(Data items)
▬▬▬▬▬▬▬▬▬▬

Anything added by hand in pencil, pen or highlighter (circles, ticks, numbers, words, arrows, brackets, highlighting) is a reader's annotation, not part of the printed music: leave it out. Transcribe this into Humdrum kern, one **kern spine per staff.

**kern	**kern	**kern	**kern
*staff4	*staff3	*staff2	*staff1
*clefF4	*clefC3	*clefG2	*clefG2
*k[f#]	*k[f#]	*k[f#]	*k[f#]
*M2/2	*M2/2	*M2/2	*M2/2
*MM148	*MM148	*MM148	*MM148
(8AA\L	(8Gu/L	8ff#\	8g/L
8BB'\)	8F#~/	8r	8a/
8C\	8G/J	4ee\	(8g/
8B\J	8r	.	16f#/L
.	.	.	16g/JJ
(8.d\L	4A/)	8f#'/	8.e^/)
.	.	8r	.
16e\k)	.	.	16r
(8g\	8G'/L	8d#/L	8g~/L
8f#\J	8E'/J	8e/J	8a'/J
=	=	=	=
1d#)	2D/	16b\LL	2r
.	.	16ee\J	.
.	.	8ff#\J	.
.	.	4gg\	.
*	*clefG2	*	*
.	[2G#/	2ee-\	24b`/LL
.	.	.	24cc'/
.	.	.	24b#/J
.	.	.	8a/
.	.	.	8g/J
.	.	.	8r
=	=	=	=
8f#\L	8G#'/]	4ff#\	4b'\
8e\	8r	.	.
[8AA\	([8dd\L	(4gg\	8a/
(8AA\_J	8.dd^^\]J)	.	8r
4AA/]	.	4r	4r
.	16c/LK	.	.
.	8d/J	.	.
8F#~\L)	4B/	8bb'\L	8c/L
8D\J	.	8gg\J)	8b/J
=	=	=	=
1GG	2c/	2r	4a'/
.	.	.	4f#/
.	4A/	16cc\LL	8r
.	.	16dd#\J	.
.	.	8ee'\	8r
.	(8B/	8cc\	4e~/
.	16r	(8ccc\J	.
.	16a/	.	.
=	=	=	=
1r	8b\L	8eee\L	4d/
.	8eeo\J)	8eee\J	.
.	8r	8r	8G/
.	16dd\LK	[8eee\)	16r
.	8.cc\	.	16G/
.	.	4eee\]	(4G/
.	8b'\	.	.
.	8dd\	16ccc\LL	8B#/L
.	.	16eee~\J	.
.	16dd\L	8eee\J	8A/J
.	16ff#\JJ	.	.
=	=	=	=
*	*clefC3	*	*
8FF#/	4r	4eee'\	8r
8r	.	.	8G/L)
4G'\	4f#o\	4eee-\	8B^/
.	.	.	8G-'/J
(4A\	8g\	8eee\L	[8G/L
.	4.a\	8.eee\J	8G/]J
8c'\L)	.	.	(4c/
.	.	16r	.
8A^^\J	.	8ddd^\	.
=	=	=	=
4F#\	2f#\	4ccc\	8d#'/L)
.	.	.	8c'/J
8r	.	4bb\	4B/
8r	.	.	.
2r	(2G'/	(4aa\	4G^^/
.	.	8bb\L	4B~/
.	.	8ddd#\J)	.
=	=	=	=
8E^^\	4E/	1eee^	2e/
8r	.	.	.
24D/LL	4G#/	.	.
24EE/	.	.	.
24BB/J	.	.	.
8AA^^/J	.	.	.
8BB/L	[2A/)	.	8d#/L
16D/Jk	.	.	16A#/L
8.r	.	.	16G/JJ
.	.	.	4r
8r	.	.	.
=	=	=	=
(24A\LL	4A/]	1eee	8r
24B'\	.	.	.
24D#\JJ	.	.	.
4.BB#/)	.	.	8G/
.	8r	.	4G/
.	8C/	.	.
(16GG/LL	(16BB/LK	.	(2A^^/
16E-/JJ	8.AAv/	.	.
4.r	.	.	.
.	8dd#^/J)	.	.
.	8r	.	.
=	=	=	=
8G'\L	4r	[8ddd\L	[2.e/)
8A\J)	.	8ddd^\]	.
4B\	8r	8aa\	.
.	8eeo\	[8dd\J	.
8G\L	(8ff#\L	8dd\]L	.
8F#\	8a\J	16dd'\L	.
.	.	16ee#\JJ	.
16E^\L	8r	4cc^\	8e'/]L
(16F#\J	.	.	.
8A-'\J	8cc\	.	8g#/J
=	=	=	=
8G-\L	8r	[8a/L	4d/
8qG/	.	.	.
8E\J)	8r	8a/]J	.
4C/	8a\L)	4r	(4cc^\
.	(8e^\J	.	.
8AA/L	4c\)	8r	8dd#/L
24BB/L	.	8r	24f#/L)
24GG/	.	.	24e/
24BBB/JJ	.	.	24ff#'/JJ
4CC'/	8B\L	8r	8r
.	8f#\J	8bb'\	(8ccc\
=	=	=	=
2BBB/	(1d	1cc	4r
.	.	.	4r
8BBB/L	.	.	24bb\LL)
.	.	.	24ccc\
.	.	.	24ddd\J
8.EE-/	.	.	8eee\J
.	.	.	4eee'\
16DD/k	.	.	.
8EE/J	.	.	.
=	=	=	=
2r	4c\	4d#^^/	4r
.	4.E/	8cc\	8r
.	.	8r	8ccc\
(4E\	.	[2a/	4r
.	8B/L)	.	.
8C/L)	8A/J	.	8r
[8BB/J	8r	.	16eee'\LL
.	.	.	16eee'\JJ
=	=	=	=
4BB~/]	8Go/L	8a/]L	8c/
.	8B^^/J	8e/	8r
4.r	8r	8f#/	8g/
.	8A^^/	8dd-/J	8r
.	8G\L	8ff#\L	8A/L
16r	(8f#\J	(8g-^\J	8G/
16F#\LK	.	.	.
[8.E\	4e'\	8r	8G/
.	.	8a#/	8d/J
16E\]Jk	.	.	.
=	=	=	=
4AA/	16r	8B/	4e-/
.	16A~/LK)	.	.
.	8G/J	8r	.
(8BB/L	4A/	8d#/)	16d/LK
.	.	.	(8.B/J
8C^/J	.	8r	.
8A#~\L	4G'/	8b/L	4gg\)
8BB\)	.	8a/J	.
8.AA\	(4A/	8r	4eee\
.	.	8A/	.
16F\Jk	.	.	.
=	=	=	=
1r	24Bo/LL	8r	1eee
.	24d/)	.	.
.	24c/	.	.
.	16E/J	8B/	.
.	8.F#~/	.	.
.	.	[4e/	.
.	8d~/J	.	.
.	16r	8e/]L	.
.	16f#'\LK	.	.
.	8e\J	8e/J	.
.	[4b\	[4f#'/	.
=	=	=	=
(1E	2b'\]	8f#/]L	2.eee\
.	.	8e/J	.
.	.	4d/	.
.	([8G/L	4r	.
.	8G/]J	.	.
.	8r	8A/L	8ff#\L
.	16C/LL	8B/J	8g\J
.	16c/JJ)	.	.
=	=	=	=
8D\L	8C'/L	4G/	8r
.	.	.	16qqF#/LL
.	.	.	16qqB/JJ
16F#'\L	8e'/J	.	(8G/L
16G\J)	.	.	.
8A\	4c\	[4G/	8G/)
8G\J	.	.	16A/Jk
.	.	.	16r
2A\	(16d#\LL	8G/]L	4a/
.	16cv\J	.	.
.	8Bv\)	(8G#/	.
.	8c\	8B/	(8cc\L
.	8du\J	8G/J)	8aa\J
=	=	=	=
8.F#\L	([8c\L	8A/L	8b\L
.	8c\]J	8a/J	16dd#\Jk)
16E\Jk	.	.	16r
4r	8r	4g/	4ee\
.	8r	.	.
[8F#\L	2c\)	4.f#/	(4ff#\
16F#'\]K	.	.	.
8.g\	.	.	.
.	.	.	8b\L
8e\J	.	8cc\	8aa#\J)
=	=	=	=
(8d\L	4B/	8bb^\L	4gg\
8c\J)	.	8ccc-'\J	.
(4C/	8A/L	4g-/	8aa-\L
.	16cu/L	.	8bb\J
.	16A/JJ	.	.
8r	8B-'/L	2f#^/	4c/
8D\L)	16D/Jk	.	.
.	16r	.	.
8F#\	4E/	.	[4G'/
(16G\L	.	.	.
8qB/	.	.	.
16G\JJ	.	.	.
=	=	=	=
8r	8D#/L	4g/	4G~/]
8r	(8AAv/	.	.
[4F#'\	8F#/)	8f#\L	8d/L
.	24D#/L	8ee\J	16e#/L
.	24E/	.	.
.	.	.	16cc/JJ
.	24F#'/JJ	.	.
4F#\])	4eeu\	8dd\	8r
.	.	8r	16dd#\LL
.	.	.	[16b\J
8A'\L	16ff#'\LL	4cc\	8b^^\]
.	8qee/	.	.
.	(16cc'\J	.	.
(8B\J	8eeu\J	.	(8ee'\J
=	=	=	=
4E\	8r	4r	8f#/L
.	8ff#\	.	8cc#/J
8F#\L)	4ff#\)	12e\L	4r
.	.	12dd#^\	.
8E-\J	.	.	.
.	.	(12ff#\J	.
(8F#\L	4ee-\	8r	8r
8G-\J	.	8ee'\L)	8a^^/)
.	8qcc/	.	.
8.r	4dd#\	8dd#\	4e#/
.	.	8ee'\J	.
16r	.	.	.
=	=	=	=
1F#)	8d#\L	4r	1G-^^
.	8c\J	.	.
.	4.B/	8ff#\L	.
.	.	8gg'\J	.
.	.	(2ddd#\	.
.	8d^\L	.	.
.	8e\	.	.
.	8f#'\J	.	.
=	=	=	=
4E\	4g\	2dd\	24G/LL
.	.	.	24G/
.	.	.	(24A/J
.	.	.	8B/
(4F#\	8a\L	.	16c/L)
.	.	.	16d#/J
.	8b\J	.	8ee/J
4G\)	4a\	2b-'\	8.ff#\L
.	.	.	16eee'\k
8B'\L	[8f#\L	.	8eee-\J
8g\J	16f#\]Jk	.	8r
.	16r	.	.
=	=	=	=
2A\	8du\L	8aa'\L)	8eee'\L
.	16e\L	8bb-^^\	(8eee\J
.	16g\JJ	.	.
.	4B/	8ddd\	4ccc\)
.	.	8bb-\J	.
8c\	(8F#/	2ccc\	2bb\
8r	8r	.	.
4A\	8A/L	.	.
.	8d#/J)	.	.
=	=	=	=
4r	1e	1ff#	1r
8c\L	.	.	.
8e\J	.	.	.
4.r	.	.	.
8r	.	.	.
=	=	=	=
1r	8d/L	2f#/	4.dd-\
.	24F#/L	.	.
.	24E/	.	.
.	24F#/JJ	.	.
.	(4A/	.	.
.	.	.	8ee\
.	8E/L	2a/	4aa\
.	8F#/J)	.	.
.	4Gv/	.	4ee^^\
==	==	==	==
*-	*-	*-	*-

▬▬▬▬▬▬▬▬▬▬

● TASK DESCRIPTION: Identify each line of the material above that contains the string "kern", and copy every such line in full.

● FULL RESPONSE:
Anything added by hand in pencil, pen or highlighter (circles, ticks, numbers, words, arrows, brackets, highlighting) is a reader's annotation, not part of the printed music: leave it out. Transcribe this into Humdrum kern, one **kern spine per staff.
**kern	**kern	**kern	**kern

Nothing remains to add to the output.